- Requirement
The answer must consist solely of the line that contains "D2: LED (A SIG3, K" and all subsequent lines of the data, each reproduced exactly.

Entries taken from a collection

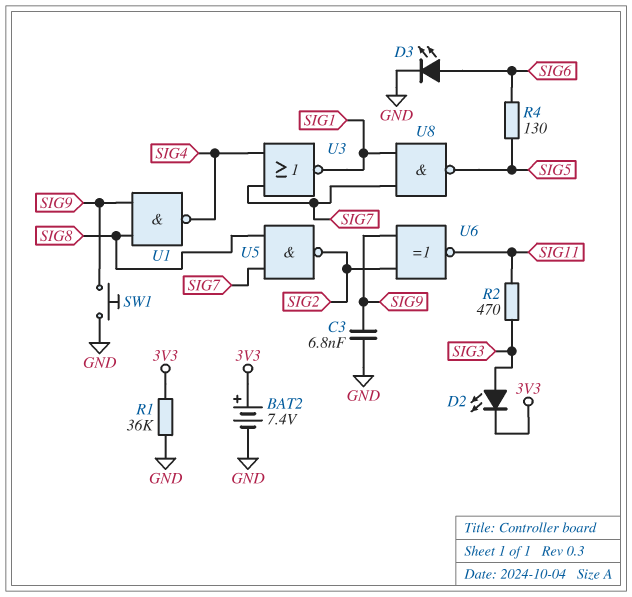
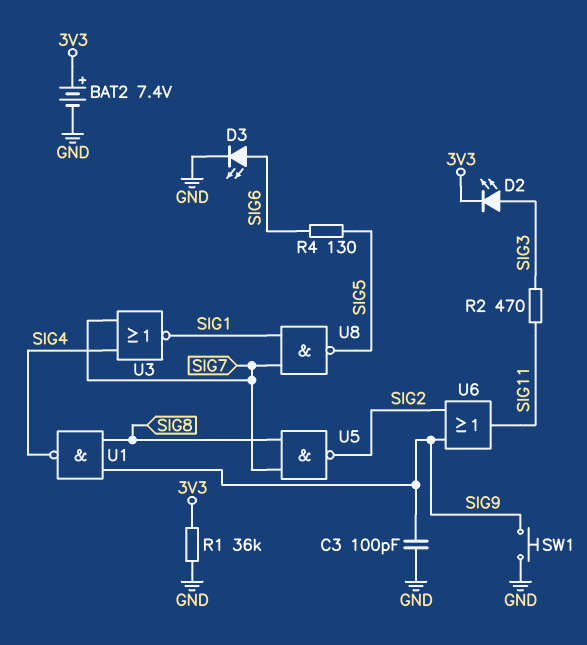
C3: 6.8nF (GND, SIG9) -> 100pF (GND, SIG9)
U6: XNOR (in SIG2, in SIG9, out SIG11) -> OR (in SIG2, in SIG9, out SIG11)

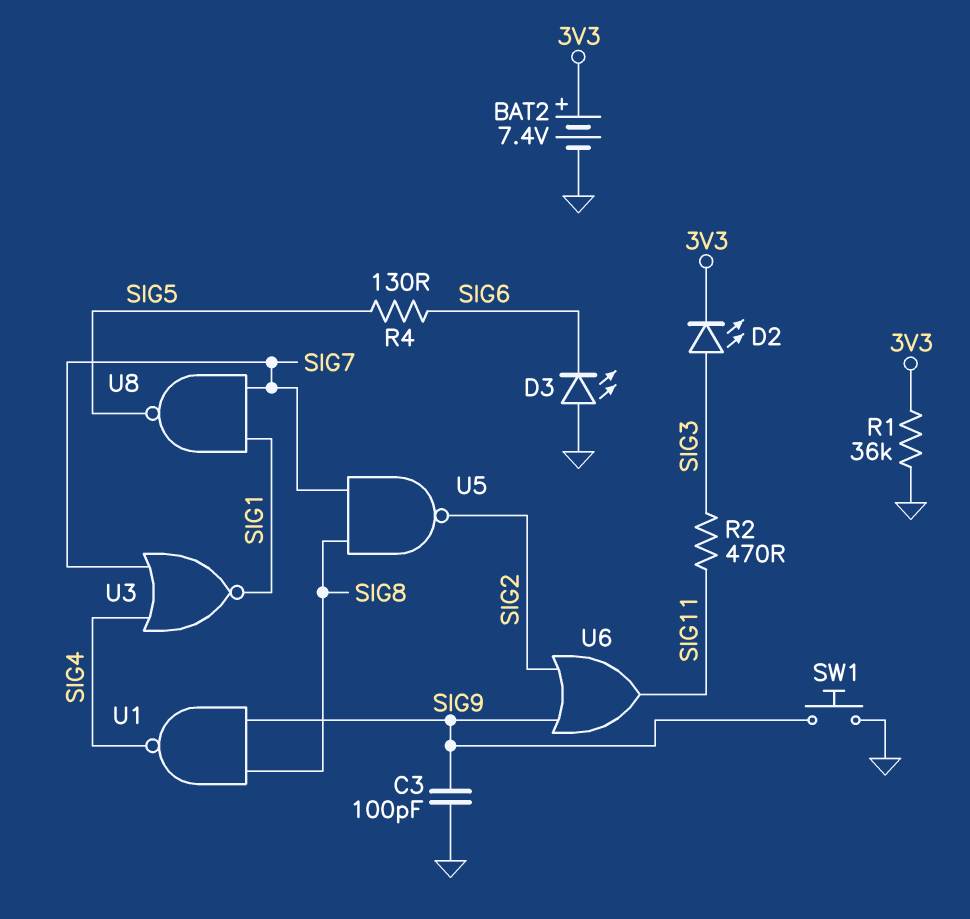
D3: LED (A SIG6, K GND) -> LED (A GND, K SIG6)

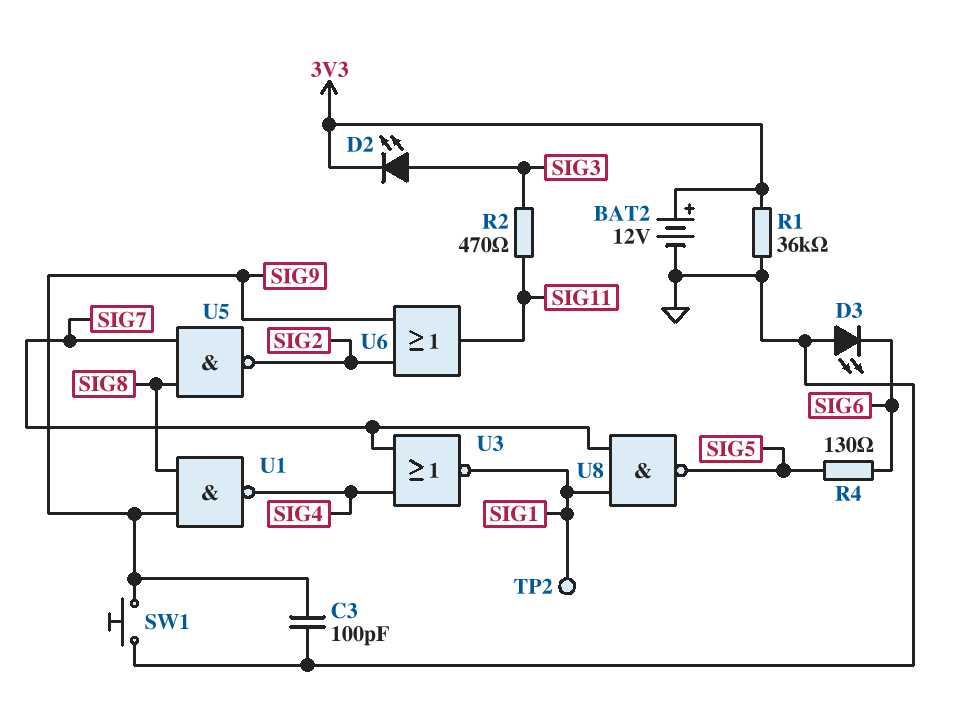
BAT2: 7.4V (plus 3V3, minus GND) -> 12V (plus 3V3, minus GND)
TP2: none -> test point (SIG1)

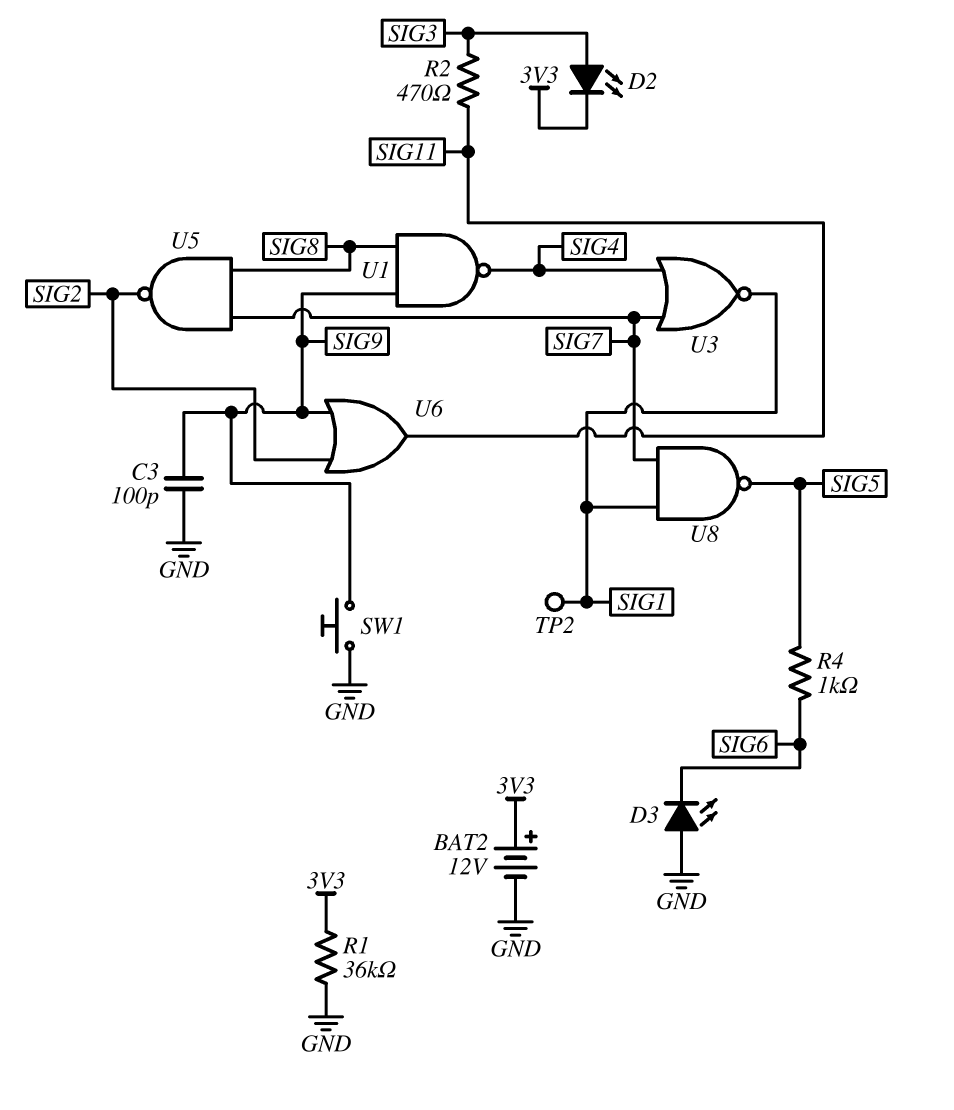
R4: 130 (SIG5, SIG6) -> 1k (SIG5, SIG6)

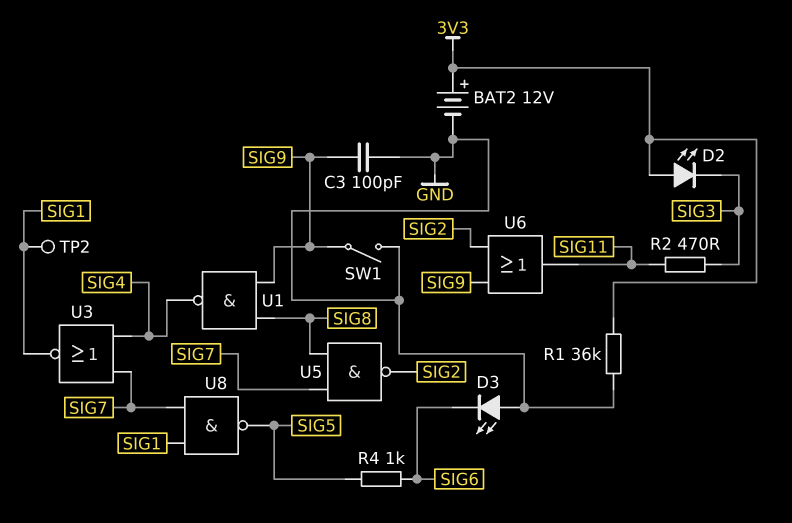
D2: LED (A SIG3, K 3V3) -> LED (A 3V3, K SIG3)
SW1: button (GND, SIG9) -> switch (GND, SIG9)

- Expected output
D2: LED (A SIG3, K 3V3) -> LED (A 3V3, K SIG3)
SW1: button (GND, SIG9) -> switch (GND, SIG9)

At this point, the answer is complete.